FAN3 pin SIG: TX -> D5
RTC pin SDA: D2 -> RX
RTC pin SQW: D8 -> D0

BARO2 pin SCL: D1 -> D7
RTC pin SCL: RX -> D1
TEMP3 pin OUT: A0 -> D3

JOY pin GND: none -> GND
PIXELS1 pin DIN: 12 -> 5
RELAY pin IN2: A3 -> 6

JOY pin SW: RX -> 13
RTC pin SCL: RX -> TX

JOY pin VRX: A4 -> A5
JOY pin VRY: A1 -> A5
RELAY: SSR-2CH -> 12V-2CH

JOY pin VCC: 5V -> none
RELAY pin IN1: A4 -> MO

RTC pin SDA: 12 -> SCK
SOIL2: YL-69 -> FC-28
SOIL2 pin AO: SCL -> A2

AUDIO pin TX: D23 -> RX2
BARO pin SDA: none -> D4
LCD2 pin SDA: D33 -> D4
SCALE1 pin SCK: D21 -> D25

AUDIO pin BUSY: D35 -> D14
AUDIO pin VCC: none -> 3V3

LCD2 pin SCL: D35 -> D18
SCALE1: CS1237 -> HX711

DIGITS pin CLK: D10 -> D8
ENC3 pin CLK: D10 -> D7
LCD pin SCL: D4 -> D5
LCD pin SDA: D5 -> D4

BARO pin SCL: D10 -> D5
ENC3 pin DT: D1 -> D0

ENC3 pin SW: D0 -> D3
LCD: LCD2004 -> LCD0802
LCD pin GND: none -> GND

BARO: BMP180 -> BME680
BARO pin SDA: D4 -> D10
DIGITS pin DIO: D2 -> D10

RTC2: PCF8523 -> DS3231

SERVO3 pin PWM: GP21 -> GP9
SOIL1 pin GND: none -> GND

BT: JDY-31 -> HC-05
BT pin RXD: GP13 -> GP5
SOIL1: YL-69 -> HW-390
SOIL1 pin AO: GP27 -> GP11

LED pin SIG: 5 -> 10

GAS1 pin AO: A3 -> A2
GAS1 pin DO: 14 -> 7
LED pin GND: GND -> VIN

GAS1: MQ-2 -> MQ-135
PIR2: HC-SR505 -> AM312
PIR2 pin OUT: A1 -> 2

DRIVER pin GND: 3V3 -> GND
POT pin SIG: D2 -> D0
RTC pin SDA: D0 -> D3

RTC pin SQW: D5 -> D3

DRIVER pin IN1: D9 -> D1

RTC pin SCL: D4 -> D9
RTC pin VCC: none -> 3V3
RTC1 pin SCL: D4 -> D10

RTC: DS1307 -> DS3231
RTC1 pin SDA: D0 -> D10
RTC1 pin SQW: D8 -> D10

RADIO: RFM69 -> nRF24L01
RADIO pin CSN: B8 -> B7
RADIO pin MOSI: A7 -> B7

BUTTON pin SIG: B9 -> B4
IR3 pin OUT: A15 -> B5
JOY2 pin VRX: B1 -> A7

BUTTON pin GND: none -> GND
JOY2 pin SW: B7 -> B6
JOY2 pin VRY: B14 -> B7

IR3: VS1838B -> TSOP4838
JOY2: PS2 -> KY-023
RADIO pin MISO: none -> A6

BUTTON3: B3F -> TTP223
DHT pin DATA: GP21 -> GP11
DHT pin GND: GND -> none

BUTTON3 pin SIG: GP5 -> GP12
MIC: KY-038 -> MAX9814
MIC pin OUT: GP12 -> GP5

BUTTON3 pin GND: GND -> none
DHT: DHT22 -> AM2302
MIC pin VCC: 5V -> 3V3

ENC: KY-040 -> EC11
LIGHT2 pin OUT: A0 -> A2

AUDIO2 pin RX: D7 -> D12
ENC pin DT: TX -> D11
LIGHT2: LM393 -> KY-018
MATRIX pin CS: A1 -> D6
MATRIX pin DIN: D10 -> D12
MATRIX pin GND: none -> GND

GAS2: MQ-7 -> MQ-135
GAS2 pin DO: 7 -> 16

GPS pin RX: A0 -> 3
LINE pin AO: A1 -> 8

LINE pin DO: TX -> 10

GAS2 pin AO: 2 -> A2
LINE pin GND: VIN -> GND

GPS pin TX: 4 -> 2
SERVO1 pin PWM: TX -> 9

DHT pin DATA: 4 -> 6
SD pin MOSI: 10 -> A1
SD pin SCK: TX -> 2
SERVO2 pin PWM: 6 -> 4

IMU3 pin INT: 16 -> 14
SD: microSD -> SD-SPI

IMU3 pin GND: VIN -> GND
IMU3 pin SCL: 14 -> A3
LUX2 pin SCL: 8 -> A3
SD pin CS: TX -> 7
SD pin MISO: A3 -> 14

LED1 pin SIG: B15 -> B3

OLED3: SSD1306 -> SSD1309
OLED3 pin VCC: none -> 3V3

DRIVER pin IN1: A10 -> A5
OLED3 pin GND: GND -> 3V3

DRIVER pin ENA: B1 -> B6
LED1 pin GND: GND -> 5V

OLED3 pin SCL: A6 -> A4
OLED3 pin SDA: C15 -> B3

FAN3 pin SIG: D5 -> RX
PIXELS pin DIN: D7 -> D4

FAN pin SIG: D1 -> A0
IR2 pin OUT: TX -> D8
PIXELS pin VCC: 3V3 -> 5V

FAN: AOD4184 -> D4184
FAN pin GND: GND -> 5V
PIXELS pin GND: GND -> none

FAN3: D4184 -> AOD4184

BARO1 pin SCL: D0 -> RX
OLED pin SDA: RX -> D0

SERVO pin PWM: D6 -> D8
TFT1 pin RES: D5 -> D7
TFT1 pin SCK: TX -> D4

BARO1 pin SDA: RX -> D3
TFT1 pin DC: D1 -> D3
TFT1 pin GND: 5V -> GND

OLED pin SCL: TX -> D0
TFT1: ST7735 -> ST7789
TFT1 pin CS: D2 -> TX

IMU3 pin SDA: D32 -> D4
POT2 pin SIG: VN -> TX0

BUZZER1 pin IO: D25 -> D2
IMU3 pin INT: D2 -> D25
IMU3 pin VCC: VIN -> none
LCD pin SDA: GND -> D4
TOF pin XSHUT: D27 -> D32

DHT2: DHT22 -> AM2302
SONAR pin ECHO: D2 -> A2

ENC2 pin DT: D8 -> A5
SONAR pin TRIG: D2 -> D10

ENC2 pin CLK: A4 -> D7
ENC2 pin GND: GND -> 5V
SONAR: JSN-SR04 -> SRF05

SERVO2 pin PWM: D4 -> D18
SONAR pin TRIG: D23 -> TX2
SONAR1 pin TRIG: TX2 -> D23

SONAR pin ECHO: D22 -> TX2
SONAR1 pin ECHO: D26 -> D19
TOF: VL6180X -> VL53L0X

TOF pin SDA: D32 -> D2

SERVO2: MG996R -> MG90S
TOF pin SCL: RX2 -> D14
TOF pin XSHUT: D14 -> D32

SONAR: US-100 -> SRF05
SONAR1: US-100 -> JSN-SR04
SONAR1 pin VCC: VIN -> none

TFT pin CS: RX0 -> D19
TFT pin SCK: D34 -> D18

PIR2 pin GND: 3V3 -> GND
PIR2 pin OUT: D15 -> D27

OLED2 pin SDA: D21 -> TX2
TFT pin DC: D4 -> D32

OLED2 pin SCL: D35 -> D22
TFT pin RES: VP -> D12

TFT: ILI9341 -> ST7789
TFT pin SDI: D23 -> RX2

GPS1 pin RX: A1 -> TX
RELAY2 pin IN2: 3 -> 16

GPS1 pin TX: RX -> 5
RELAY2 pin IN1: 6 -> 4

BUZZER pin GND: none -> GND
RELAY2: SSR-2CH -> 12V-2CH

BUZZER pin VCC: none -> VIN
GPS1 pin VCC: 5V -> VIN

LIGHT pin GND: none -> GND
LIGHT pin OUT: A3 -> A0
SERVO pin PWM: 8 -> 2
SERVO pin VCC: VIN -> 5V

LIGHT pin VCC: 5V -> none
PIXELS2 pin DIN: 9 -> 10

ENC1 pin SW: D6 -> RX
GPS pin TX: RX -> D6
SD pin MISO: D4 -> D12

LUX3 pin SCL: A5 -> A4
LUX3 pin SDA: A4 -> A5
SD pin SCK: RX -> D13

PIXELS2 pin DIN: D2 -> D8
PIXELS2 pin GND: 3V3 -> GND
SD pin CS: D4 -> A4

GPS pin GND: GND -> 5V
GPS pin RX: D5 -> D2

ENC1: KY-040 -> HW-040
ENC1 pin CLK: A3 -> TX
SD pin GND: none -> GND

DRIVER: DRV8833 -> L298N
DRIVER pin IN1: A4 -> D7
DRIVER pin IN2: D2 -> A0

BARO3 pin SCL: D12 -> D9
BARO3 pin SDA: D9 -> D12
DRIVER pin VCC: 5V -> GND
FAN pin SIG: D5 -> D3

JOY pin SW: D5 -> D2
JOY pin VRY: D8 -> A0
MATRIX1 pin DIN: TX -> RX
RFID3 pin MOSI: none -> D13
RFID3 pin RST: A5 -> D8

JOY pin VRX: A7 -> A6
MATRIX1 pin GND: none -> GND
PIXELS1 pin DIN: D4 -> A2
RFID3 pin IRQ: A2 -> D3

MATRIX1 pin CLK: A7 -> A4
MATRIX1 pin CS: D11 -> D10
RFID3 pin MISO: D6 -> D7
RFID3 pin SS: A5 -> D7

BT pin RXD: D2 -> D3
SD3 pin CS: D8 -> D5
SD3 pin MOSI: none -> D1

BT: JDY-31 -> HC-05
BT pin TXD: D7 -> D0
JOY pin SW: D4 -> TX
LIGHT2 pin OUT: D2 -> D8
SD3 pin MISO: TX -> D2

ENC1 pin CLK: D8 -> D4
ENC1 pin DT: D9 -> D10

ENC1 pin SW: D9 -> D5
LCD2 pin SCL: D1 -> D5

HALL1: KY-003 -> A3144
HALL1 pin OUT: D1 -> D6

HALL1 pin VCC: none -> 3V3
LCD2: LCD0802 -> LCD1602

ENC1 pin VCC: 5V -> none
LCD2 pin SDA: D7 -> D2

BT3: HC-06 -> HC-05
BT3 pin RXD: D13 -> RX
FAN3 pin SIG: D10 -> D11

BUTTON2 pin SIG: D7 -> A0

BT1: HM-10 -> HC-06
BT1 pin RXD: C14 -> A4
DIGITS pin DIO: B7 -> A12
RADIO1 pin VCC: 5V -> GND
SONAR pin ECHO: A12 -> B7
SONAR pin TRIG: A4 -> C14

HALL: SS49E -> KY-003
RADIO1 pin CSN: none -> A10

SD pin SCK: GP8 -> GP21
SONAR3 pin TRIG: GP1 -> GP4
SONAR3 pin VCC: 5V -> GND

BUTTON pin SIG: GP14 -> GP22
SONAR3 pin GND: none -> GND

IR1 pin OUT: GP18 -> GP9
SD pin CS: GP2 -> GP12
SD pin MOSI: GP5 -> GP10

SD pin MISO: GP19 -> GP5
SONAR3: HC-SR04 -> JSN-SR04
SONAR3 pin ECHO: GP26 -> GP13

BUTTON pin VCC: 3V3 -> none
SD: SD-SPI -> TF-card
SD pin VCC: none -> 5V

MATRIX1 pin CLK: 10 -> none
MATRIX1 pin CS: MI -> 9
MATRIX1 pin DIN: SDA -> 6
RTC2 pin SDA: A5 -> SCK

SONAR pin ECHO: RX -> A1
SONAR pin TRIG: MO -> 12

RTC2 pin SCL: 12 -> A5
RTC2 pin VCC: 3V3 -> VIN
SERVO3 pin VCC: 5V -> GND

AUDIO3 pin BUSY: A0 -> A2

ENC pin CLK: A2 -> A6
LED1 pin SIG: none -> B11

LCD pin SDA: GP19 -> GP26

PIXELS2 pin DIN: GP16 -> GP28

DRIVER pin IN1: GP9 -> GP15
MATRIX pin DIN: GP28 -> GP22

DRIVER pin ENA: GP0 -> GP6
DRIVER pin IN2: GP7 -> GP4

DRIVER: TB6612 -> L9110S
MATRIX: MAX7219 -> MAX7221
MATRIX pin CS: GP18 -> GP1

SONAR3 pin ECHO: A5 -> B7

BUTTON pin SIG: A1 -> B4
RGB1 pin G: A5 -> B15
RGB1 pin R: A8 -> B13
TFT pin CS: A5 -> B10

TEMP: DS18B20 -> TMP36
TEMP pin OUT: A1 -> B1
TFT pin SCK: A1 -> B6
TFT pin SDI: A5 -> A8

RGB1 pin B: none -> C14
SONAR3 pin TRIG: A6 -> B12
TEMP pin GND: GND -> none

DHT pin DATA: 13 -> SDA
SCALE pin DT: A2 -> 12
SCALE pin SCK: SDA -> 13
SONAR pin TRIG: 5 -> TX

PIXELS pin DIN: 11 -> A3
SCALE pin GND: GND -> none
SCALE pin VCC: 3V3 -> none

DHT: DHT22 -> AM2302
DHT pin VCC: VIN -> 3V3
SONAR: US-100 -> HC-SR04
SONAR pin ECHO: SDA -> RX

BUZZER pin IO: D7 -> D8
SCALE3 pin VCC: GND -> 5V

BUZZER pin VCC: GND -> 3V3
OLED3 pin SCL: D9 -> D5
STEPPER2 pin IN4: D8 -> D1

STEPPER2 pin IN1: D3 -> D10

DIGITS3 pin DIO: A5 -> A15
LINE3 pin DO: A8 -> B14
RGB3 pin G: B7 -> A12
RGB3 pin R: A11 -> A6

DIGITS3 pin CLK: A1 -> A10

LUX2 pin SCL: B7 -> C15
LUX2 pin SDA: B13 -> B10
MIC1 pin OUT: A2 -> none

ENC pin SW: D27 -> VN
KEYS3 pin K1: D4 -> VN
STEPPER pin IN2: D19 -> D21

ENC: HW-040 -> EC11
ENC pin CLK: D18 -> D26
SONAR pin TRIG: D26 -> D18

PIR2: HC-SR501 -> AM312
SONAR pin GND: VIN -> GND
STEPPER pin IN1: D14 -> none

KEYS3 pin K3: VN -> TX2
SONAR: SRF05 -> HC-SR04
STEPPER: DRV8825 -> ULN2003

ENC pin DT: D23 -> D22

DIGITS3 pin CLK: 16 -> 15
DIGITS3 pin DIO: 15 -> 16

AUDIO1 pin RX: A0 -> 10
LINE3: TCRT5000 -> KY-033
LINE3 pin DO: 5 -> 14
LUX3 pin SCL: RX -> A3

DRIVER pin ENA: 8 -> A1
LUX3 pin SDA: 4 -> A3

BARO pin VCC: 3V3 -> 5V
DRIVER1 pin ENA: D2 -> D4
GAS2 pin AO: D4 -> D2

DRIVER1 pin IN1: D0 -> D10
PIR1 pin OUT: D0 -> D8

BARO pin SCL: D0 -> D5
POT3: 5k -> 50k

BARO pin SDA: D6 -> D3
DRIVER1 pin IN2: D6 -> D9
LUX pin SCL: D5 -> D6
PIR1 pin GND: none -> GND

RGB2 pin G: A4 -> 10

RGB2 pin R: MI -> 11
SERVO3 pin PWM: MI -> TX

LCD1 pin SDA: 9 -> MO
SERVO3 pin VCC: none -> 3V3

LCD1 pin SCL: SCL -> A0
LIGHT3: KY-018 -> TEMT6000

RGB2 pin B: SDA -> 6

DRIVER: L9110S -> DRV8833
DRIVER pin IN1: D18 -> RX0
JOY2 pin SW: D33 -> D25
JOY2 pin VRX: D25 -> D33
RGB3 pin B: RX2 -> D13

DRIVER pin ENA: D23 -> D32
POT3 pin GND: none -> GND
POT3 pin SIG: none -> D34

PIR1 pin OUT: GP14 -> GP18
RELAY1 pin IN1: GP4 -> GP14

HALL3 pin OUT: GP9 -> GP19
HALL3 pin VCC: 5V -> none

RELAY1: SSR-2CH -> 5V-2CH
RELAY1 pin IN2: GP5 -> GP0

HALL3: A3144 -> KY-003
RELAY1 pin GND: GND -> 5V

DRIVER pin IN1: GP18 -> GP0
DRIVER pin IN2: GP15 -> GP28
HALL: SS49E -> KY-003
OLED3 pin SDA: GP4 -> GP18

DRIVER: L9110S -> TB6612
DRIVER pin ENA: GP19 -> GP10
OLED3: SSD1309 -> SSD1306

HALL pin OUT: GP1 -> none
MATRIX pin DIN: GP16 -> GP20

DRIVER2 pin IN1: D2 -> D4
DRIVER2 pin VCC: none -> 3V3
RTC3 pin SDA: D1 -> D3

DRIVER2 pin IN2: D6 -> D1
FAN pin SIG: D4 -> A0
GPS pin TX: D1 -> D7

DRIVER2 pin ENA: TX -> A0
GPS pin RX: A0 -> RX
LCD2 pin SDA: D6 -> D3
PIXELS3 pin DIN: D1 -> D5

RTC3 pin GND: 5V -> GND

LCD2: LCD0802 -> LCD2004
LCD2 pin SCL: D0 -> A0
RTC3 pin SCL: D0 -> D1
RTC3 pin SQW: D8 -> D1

* _About this task_: Please write out, exactly as they appear, the line that contains "RTC3 pin SDA: D1 -> D3" and every line after it up to the end of the entries above, and no others.

* _Output of the task_:
RTC3 pin SDA: D1 -> D3

DRIVER2 pin IN2: D6 -> D1
FAN pin SIG: D4 -> A0
GPS pin TX: D1 -> D7

DRIVER2 pin ENA: TX -> A0
GPS pin RX: A0 -> RX
LCD2 pin SDA: D6 -> D3
PIXELS3 pin DIN: D1 -> D5

RTC3 pin GND: 5V -> GND

LCD2: LCD0802 -> LCD2004
LCD2 pin SCL: D0 -> A0
RTC3 pin SCL: D0 -> D1
RTC3 pin SQW: D8 -> D1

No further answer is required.